_Required action_
Transcribe all the data below exactly, leaving its pictures out.

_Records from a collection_
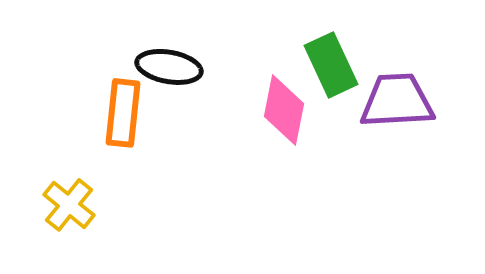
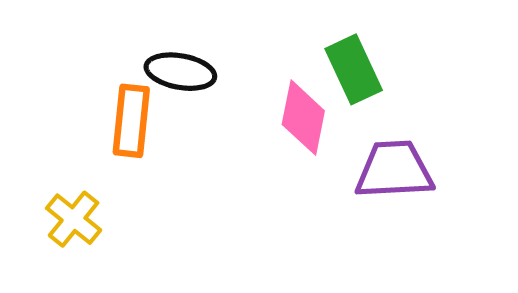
purple trapezoid: (397, 101) -> (394, 170), moved

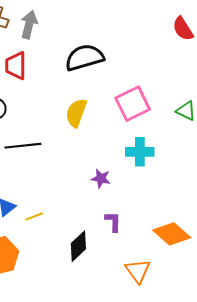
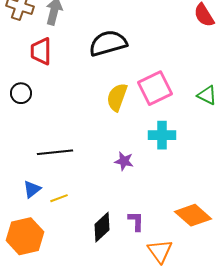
yellow semicircle: (76, 113) -> (117, 97), moved
black line: (23, 146) -> (55, 152), moved
purple L-shape: (113, 222) -> (136, 221), moved

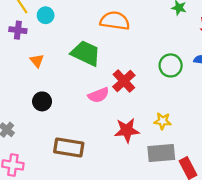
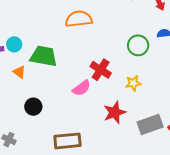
cyan circle: (46, 15) -> (14, 44), moved
green trapezoid: (86, 53) -> (44, 56), moved
yellow star: (163, 121) -> (133, 83), moved

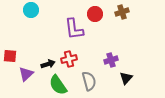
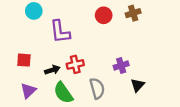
purple L-shape: (74, 29) -> (60, 32), moved
red square: (10, 56) -> (24, 60), moved
purple triangle: (26, 74) -> (28, 91), moved

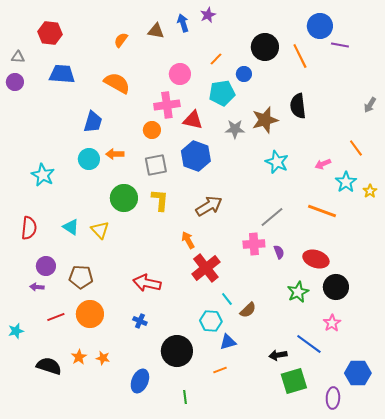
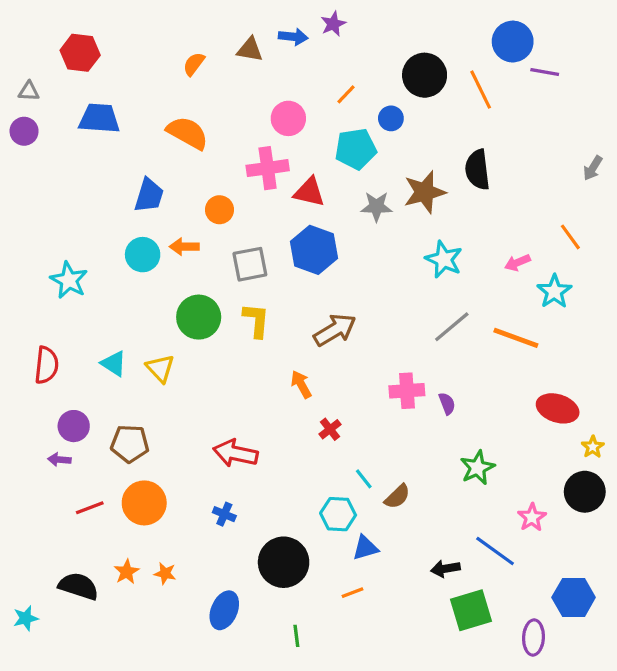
blue arrow: (183, 23) -> (293, 37), turned 114
orange circle: (152, 130) -> (219, 210), moved
yellow star: (370, 191) -> (593, 447), moved
gray line: (272, 217) -> (452, 327), moved
red ellipse: (316, 259) -> (558, 408), moved
red cross: (206, 268) -> (330, 429), size x0.5
black circle: (336, 287) -> (585, 492), moved
cyan star: (16, 331) -> (26, 618), moved

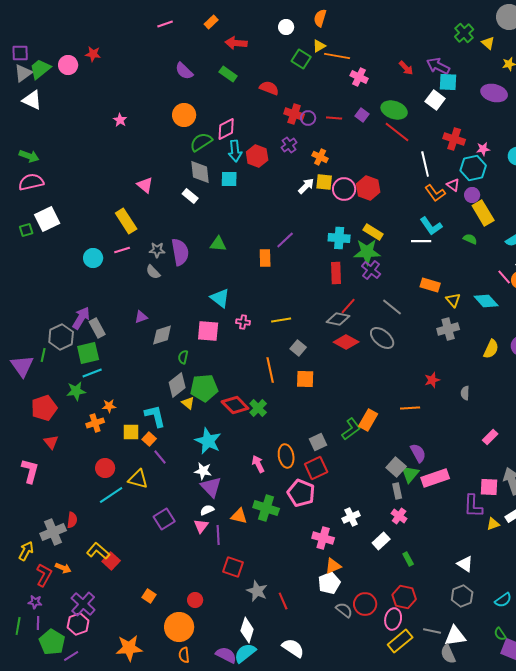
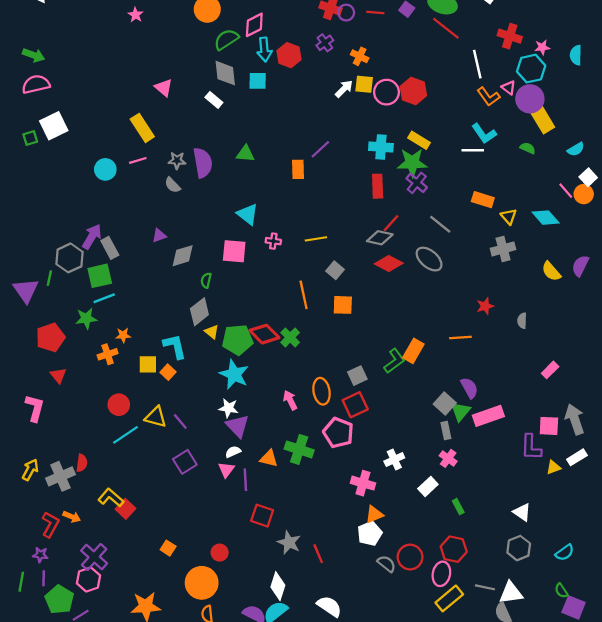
purple circle: (472, 195) -> (530, 99), size x1.6
yellow semicircle: (491, 349) -> (551, 271), turned 114
green pentagon: (204, 388) -> (238, 340), moved
purple line: (160, 457) -> (180, 421), moved
yellow arrow: (26, 551) -> (30, 470), moved

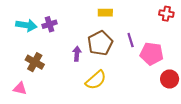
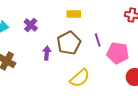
purple cross: (49, 24) -> (31, 25), moved, turned -32
yellow semicircle: (96, 80) -> (80, 78), moved

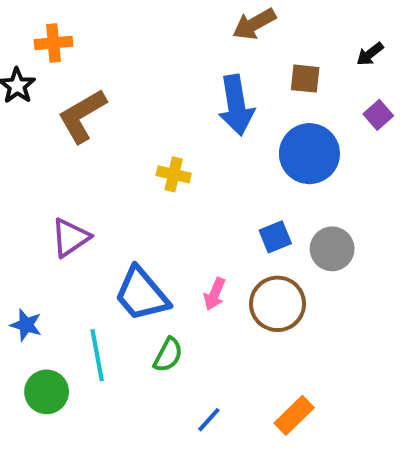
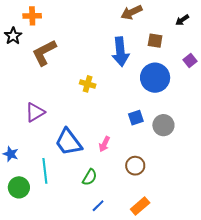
black arrow: (370, 54) -> (182, 20), moved
brown circle: (278, 304) -> (135, 166), moved, size x0.7
green semicircle: (168, 355) -> (90, 177), moved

_Completed exercise_
purple trapezoid: (397, 101) -> (394, 170), moved

yellow semicircle: (76, 113) -> (117, 97), moved
black line: (23, 146) -> (55, 152), moved
purple L-shape: (113, 222) -> (136, 221), moved

cyan circle: (46, 15) -> (14, 44), moved
green trapezoid: (86, 53) -> (44, 56), moved
yellow star: (163, 121) -> (133, 83), moved

purple L-shape: (74, 29) -> (60, 32), moved
red square: (10, 56) -> (24, 60), moved
purple triangle: (26, 74) -> (28, 91), moved

blue arrow: (183, 23) -> (293, 37), turned 114
orange circle: (152, 130) -> (219, 210), moved
yellow star: (370, 191) -> (593, 447), moved
gray line: (272, 217) -> (452, 327), moved
red ellipse: (316, 259) -> (558, 408), moved
red cross: (206, 268) -> (330, 429), size x0.5
black circle: (336, 287) -> (585, 492), moved
cyan star: (16, 331) -> (26, 618), moved

purple circle: (472, 195) -> (530, 99), size x1.6
yellow semicircle: (491, 349) -> (551, 271), turned 114
green pentagon: (204, 388) -> (238, 340), moved
purple line: (160, 457) -> (180, 421), moved
yellow arrow: (26, 551) -> (30, 470), moved

purple cross: (49, 24) -> (31, 25), moved, turned -32
yellow semicircle: (96, 80) -> (80, 78), moved

black arrow: (370, 54) -> (182, 20), moved
brown circle: (278, 304) -> (135, 166), moved, size x0.7
green semicircle: (168, 355) -> (90, 177), moved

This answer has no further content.